» **RECORDS TO USE**

- Opening Delimiter -

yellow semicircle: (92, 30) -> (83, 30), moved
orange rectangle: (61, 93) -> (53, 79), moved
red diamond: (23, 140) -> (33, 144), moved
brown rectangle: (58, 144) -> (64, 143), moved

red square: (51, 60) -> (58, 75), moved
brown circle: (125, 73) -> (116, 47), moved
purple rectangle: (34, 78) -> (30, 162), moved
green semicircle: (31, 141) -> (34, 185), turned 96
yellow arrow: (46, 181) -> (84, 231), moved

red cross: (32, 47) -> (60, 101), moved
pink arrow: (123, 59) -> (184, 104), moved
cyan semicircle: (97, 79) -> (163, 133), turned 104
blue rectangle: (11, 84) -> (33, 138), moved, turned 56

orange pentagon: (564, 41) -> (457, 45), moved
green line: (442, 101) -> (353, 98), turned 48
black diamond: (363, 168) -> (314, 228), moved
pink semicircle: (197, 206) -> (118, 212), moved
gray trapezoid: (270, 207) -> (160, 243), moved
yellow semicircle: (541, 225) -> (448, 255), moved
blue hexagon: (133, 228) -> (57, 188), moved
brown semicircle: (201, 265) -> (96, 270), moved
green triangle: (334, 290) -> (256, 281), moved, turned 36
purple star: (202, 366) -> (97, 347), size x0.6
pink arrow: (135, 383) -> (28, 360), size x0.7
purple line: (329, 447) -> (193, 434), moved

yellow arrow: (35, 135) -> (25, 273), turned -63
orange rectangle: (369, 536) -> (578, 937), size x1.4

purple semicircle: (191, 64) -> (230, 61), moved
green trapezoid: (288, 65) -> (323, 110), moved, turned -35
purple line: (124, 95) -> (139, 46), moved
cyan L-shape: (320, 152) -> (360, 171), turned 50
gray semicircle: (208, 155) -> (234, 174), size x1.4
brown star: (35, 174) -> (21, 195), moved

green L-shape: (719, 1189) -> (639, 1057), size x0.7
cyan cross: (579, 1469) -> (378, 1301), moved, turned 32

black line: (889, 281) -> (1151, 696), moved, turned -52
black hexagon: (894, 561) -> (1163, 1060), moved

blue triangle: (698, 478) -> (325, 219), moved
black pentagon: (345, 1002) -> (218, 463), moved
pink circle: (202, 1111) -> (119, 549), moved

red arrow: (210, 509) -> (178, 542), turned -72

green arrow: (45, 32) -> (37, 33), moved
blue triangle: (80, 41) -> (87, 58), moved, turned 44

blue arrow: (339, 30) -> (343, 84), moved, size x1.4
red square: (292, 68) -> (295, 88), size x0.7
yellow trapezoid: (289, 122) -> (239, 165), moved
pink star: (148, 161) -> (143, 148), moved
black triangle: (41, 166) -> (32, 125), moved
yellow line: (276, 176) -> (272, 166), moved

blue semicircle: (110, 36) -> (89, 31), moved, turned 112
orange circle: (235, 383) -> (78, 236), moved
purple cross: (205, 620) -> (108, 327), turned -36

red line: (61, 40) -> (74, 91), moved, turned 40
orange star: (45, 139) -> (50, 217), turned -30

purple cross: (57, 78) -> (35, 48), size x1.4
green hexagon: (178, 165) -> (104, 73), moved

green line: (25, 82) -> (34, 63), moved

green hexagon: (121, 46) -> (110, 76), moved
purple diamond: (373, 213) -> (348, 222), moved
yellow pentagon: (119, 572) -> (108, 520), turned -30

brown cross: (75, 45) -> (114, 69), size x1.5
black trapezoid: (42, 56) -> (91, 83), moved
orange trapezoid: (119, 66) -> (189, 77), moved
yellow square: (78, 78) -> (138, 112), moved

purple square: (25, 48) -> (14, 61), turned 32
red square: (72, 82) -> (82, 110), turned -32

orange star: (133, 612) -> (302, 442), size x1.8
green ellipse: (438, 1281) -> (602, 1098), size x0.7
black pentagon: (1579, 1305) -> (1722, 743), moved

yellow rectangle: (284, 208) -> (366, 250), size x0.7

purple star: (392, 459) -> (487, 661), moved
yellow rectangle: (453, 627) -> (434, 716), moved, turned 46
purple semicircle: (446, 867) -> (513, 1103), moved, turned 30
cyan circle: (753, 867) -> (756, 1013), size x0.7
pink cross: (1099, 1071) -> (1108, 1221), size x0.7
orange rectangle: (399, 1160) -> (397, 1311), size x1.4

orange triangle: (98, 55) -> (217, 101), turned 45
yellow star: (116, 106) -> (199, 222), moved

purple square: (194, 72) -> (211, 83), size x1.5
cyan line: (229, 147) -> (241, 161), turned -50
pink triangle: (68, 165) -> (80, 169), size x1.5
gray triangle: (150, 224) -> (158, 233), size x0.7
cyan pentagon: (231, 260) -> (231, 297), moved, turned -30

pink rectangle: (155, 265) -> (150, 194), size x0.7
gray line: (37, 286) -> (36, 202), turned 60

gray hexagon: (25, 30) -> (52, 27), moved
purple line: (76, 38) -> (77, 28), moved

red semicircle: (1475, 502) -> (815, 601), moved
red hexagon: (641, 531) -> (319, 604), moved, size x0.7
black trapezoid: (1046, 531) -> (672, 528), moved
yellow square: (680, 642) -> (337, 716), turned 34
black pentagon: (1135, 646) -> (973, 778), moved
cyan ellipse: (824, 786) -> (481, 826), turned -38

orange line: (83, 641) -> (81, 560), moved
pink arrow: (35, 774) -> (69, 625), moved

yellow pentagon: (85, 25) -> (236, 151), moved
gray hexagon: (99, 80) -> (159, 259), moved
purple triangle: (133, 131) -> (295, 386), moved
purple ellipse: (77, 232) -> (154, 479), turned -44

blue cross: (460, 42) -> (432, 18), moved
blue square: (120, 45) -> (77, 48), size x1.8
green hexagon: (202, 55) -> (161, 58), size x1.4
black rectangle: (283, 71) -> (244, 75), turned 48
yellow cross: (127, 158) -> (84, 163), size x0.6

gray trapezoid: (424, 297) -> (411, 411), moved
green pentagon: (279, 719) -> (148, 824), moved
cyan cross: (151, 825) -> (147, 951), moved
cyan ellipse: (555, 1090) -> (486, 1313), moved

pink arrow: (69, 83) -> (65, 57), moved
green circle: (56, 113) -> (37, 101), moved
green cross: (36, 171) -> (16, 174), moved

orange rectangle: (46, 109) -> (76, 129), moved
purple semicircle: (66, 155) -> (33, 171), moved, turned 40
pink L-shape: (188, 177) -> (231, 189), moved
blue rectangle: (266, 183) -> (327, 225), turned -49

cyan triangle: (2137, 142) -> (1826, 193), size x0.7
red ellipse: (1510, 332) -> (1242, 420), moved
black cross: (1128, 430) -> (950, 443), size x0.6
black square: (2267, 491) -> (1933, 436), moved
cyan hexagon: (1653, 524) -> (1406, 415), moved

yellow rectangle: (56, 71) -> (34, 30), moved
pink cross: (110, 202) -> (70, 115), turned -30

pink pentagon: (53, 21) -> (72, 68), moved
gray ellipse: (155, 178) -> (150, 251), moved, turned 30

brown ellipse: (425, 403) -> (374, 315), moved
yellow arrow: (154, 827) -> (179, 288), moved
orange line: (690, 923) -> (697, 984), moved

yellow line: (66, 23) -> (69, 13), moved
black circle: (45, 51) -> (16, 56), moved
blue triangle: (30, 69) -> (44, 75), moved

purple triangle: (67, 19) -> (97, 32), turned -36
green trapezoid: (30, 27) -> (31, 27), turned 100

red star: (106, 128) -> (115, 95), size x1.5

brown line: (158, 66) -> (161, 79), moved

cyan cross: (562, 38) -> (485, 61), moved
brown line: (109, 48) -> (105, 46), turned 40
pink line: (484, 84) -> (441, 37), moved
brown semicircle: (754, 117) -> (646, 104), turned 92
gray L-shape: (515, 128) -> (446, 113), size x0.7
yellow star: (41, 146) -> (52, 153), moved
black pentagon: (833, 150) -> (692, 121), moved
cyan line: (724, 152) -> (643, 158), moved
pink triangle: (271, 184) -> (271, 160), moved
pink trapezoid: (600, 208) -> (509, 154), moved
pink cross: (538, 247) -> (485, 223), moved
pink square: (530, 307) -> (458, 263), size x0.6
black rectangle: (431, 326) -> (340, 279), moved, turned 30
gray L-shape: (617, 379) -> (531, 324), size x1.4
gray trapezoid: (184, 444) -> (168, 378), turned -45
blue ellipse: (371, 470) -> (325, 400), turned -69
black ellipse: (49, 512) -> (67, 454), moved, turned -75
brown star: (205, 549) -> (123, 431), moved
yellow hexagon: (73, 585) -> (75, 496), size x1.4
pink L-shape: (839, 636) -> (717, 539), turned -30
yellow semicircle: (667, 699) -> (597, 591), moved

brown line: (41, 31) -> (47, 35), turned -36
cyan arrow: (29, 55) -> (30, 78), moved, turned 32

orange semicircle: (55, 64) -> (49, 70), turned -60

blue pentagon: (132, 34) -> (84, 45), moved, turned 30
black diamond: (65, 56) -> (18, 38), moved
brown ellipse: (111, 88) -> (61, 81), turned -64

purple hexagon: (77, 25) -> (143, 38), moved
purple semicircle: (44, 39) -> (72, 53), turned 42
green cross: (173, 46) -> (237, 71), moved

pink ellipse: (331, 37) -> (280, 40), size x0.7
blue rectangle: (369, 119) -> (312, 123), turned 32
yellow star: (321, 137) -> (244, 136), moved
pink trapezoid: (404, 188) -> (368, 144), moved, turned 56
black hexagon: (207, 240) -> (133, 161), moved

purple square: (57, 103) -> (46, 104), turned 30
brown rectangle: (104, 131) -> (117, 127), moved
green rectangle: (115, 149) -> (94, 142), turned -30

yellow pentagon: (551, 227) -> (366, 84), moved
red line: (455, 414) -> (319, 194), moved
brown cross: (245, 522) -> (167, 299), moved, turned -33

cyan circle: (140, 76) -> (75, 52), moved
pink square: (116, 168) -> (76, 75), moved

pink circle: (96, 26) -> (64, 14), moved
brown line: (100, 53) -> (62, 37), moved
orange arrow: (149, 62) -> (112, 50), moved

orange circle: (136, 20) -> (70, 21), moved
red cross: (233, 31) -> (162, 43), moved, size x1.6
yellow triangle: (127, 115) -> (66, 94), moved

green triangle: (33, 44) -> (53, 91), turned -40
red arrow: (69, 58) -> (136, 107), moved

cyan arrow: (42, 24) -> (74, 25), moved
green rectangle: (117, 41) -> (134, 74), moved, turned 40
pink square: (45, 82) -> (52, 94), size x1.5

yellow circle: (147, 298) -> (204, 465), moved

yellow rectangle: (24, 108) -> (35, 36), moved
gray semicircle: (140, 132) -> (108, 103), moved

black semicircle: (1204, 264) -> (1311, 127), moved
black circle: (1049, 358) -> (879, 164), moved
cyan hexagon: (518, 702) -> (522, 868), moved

- Closing Delimiter -

» **TASK TO CARRY OUT**
I'd like an exact copy of the lines above, from the very first one through the line that contains "green semicircle: (31, 141)", with nothing else added.

» **RESULT OF THE EXERCISE**
yellow semicircle: (92, 30) -> (83, 30), moved
orange rectangle: (61, 93) -> (53, 79), moved
red diamond: (23, 140) -> (33, 144), moved
brown rectangle: (58, 144) -> (64, 143), moved

red square: (51, 60) -> (58, 75), moved
brown circle: (125, 73) -> (116, 47), moved
purple rectangle: (34, 78) -> (30, 162), moved
green semicircle: (31, 141) -> (34, 185), turned 96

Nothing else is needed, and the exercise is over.